What you will do:
Give the data again exactly, without its images.

Modification records
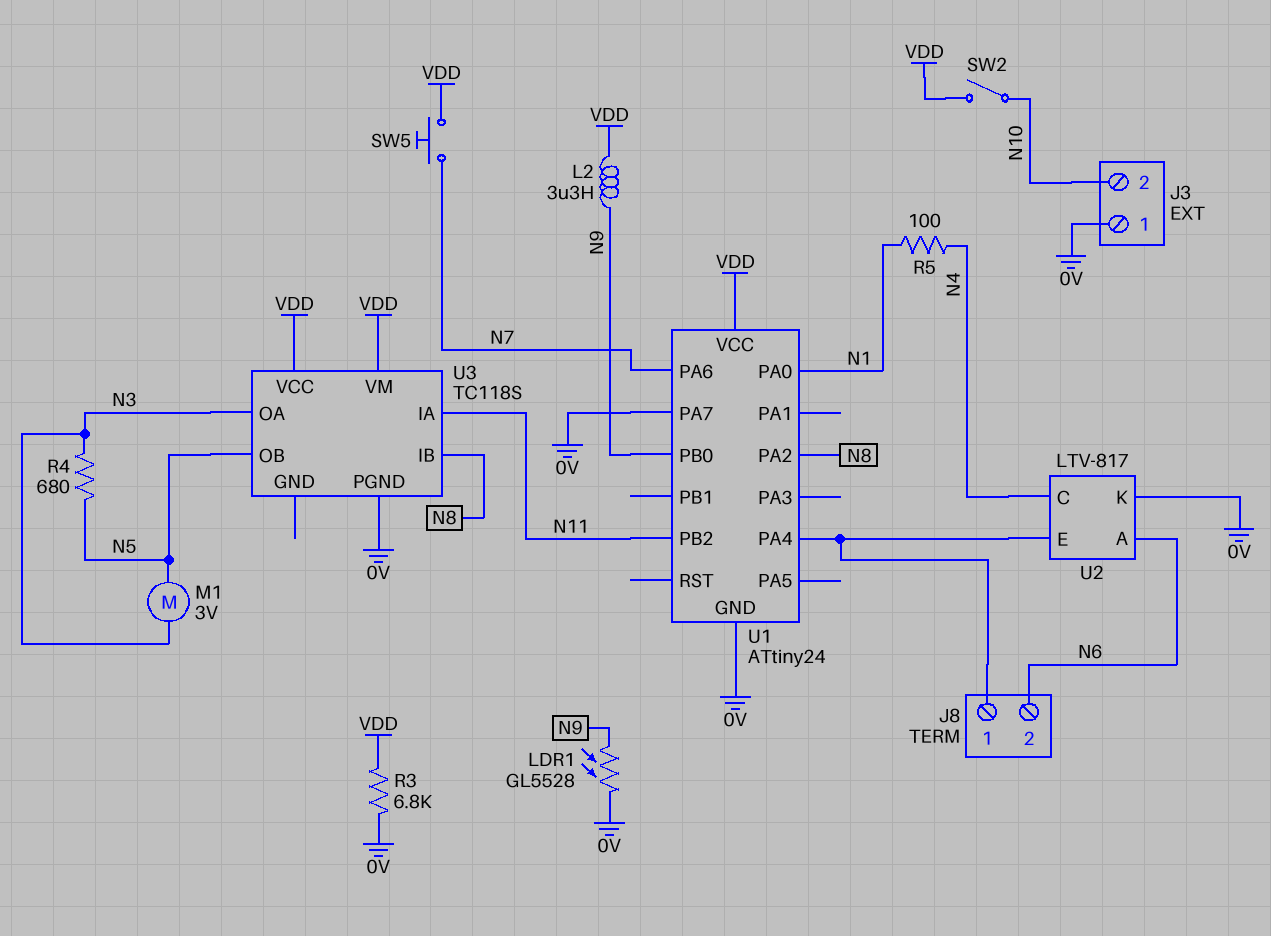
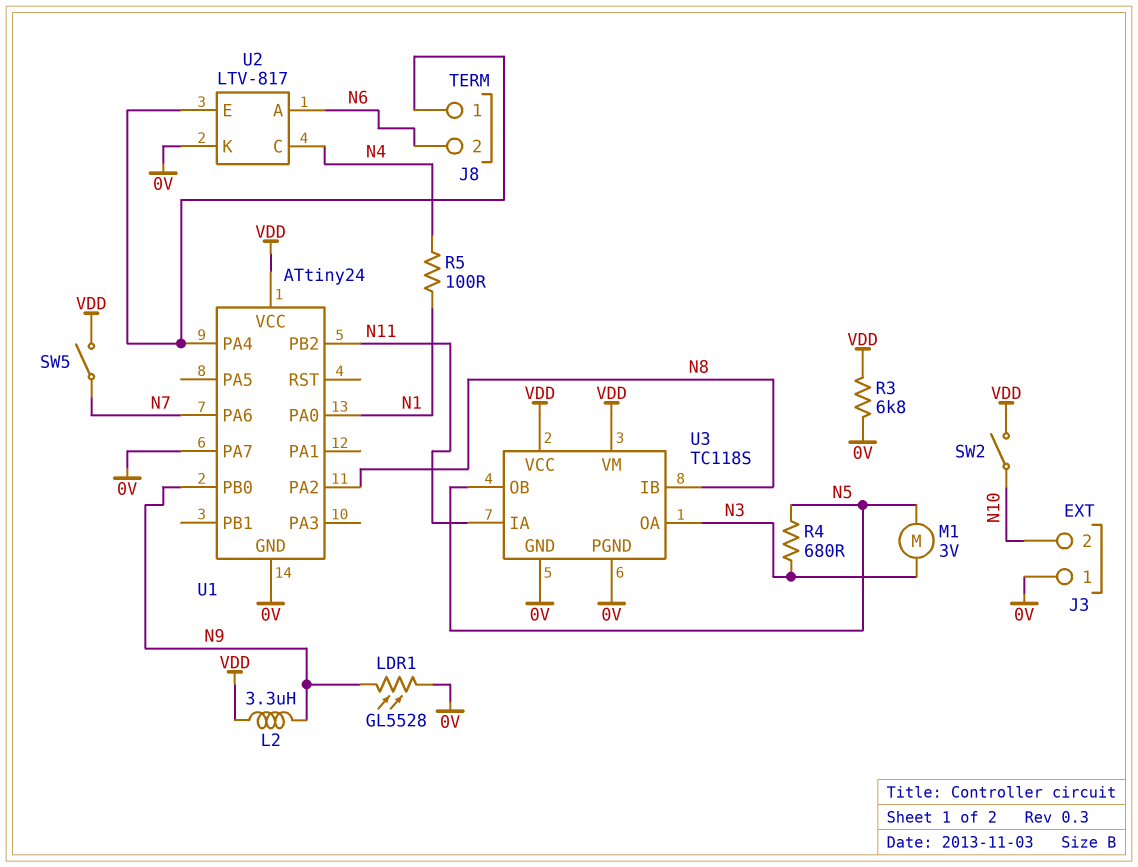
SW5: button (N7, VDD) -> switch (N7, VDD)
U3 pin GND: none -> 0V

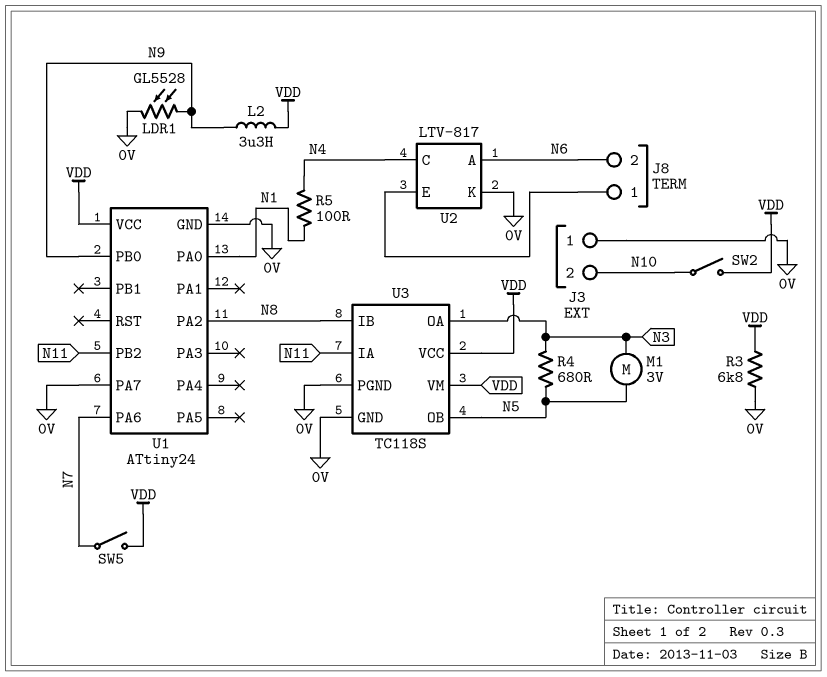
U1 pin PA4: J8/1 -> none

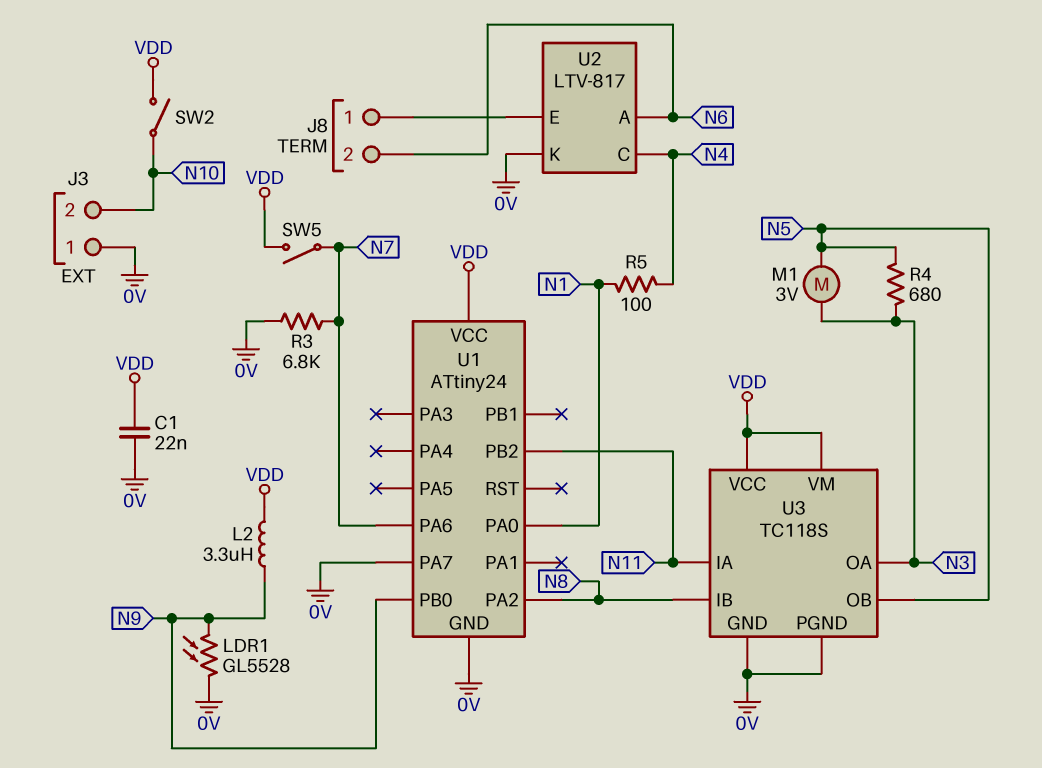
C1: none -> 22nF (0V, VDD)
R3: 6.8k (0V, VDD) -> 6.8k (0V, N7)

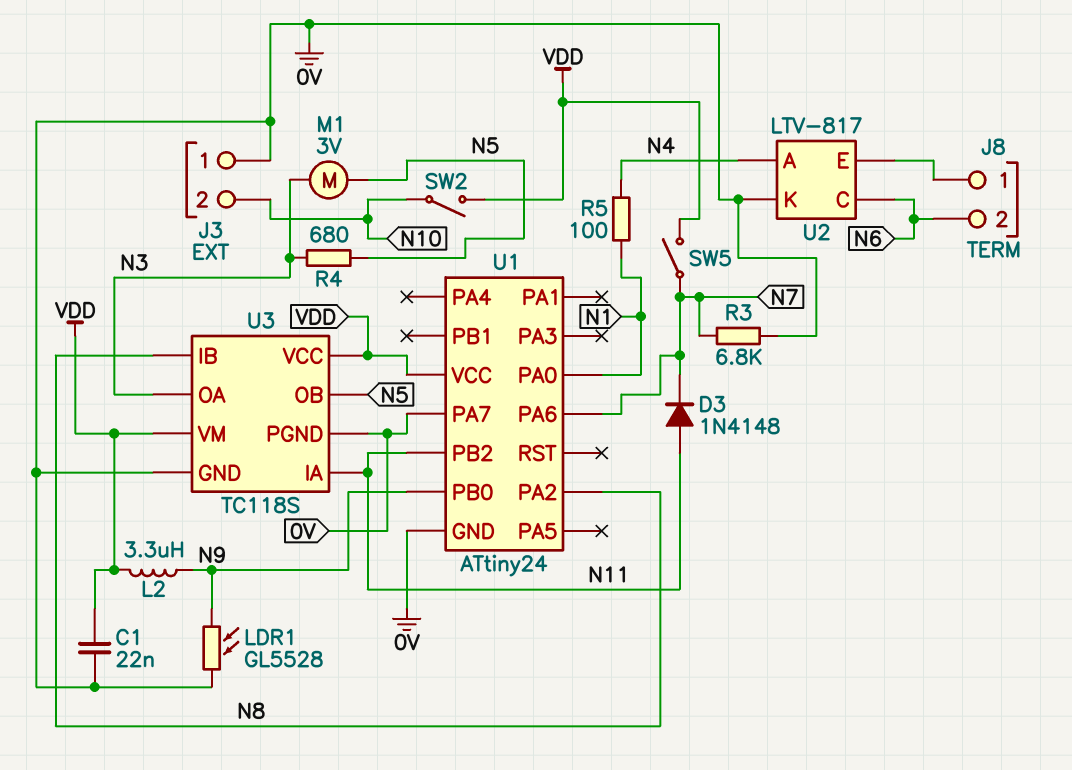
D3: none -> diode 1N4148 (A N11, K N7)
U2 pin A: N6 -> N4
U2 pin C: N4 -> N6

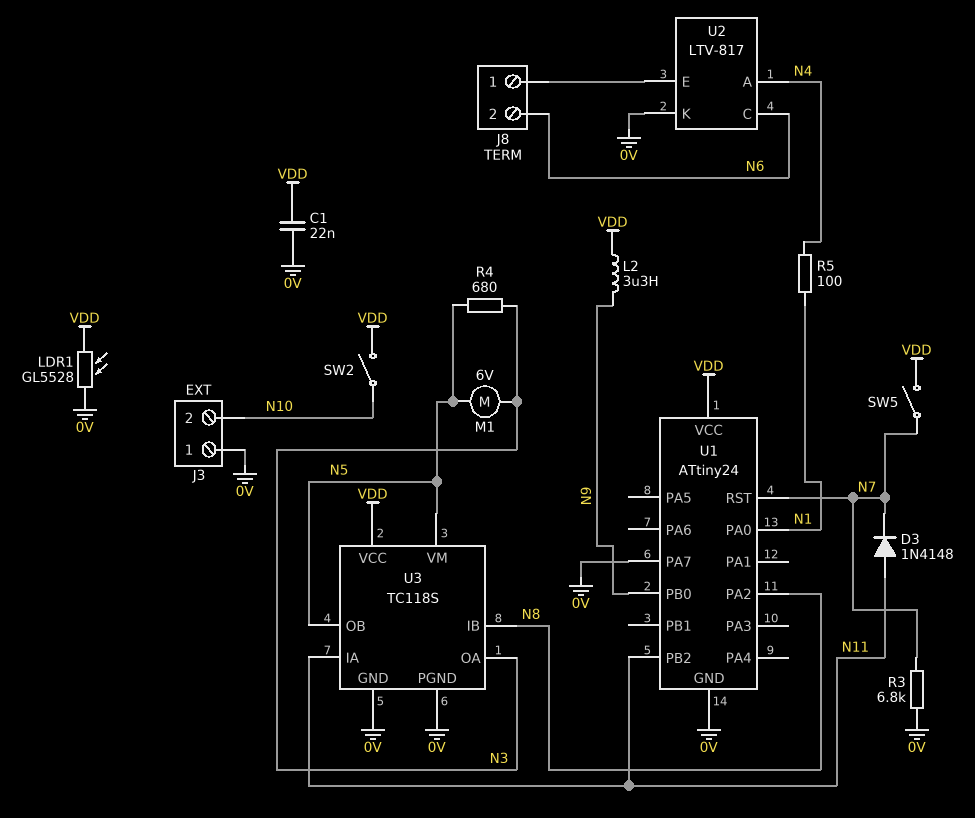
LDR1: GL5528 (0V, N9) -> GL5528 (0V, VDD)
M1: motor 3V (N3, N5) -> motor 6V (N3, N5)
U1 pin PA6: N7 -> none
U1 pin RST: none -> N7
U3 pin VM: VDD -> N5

Response to the exercise:
SW5: button (N7, VDD) -> switch (N7, VDD)
U3 pin GND: none -> 0V

U1 pin PA4: J8/1 -> none

C1: none -> 22nF (0V, VDD)
R3: 6.8k (0V, VDD) -> 6.8k (0V, N7)

D3: none -> diode 1N4148 (A N11, K N7)
U2 pin A: N6 -> N4
U2 pin C: N4 -> N6

LDR1: GL5528 (0V, N9) -> GL5528 (0V, VDD)
M1: motor 3V (N3, N5) -> motor 6V (N3, N5)
U1 pin PA6: N7 -> none
U1 pin RST: none -> N7
U3 pin VM: VDD -> N5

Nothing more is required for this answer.